[Scene comparison data]
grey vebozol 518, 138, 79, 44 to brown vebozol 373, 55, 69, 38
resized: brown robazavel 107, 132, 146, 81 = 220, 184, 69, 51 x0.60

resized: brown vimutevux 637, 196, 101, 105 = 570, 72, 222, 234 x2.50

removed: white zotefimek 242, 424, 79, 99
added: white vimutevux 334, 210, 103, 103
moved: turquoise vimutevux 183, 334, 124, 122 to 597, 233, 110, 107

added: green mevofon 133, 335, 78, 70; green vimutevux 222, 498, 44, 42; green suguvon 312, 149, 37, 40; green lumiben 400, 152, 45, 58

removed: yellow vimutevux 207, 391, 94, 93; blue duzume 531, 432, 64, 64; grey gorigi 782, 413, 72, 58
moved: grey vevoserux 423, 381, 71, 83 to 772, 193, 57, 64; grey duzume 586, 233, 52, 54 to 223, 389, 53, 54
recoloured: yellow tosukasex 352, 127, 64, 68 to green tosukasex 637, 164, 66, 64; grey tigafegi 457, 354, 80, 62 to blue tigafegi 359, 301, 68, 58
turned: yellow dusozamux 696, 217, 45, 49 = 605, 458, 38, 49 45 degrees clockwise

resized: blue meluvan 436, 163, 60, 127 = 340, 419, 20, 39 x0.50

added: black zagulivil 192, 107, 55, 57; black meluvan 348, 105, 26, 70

_GOAL OF THE EXERCISE:_ All of the data above needs to be written out again, exactly.

_REPLY TO THE TASK:_
grey vebozol 518, 138, 79, 44 to brown vebozol 373, 55, 69, 38
resized: brown robazavel 107, 132, 146, 81 = 220, 184, 69, 51 x0.60

resized: brown vimutevux 637, 196, 101, 105 = 570, 72, 222, 234 x2.50

removed: white zotefimek 242, 424, 79, 99
added: white vimutevux 334, 210, 103, 103
moved: turquoise vimutevux 183, 334, 124, 122 to 597, 233, 110, 107

added: green mevofon 133, 335, 78, 70; green vimutevux 222, 498, 44, 42; green suguvon 312, 149, 37, 40; green lumiben 400, 152, 45, 58

removed: yellow vimutevux 207, 391, 94, 93; blue duzume 531, 432, 64, 64; grey gorigi 782, 413, 72, 58
moved: grey vevoserux 423, 381, 71, 83 to 772, 193, 57, 64; grey duzume 586, 233, 52, 54 to 223, 389, 53, 54
recoloured: yellow tosukasex 352, 127, 64, 68 to green tosukasex 637, 164, 66, 64; grey tigafegi 457, 354, 80, 62 to blue tigafegi 359, 301, 68, 58
turned: yellow dusozamux 696, 217, 45, 49 = 605, 458, 38, 49 45 degrees clockwise

resized: blue meluvan 436, 163, 60, 127 = 340, 419, 20, 39 x0.50

added: black zagulivil 192, 107, 55, 57; black meluvan 348, 105, 26, 70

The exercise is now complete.